In the listing that follows, count each line where the word "brick" appears; write nothing but the count.

"""

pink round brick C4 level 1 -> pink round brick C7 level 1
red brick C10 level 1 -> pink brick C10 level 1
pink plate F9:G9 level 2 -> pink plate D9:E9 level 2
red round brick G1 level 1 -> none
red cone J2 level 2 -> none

"""

*Answer section*. 3